> **EXERCISE REQUIREMENTS**: Scan the entries below for the word "yellow" and copy every line in which it occurs.

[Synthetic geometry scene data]
┄┄┄┄┄┄┄┄┄┄┄┄┄┄┄┄┄┄┄┄

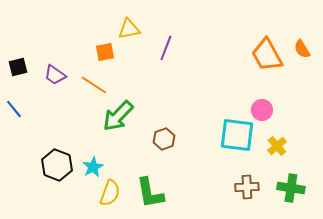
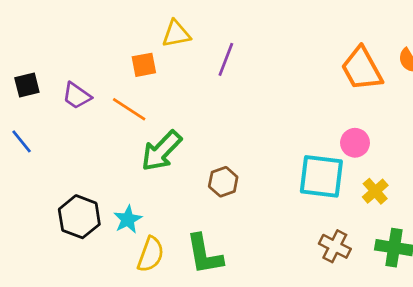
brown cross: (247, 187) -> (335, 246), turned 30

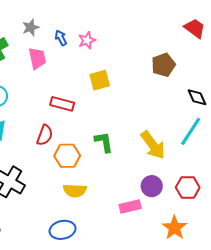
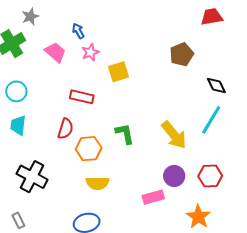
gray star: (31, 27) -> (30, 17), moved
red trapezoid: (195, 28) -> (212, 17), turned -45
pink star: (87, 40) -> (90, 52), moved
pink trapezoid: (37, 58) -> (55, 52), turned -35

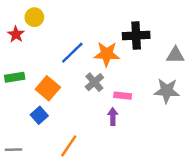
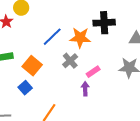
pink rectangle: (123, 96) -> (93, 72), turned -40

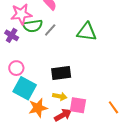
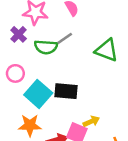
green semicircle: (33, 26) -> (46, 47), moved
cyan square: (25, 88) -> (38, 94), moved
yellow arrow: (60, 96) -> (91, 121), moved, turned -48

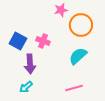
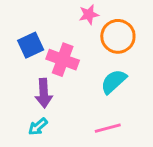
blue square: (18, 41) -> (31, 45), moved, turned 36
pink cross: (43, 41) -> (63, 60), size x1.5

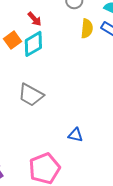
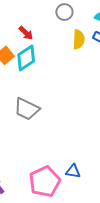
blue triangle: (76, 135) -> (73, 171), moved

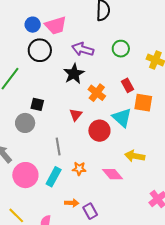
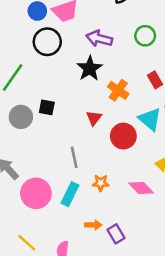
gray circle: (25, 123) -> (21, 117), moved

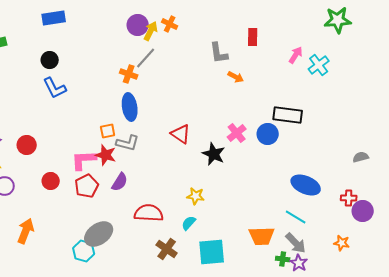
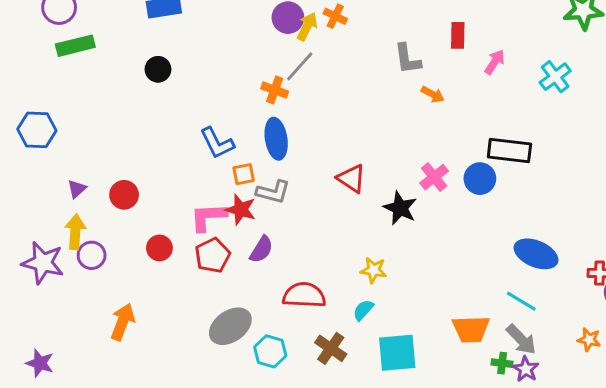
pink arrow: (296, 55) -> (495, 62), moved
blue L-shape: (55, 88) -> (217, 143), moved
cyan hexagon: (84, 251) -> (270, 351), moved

┄┄┄┄┄┄┄┄┄┄┄┄┄┄┄┄┄┄┄┄

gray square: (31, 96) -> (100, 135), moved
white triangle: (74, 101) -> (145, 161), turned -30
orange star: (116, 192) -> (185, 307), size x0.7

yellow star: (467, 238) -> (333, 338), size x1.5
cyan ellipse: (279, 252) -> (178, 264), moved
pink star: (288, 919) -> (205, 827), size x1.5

┄┄┄┄┄┄┄┄┄┄┄┄┄┄┄┄┄┄┄┄

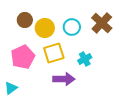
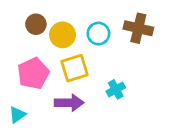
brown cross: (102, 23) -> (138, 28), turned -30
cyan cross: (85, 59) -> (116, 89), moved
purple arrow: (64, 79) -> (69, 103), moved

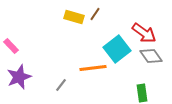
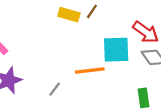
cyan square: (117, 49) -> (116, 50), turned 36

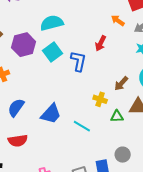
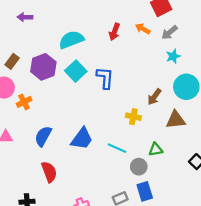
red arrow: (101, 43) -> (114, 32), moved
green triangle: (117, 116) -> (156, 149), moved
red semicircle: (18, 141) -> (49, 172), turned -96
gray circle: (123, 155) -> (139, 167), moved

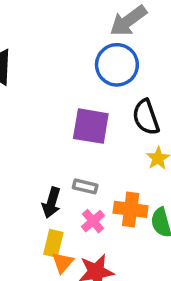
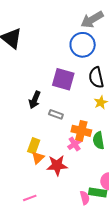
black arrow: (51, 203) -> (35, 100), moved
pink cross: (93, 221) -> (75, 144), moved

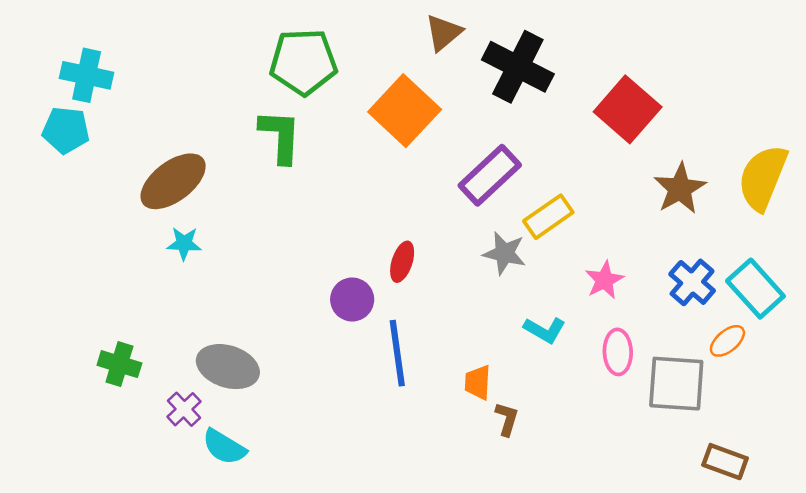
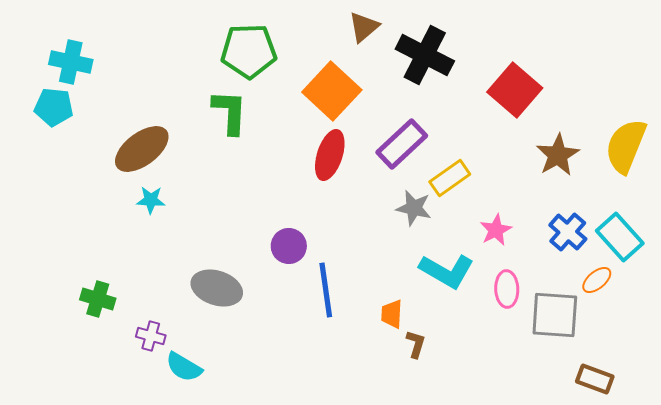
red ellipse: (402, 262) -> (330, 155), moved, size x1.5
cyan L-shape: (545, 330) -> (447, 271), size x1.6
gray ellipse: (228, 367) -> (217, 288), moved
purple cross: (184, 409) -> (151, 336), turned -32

┄┄┄┄┄┄┄┄┄┄┄┄┄┄┄┄┄┄┄┄

> **ANSWER BOX**:
yellow arrow: (60, 96) -> (91, 121), moved, turned -48
yellow star: (467, 238) -> (333, 338), size x1.5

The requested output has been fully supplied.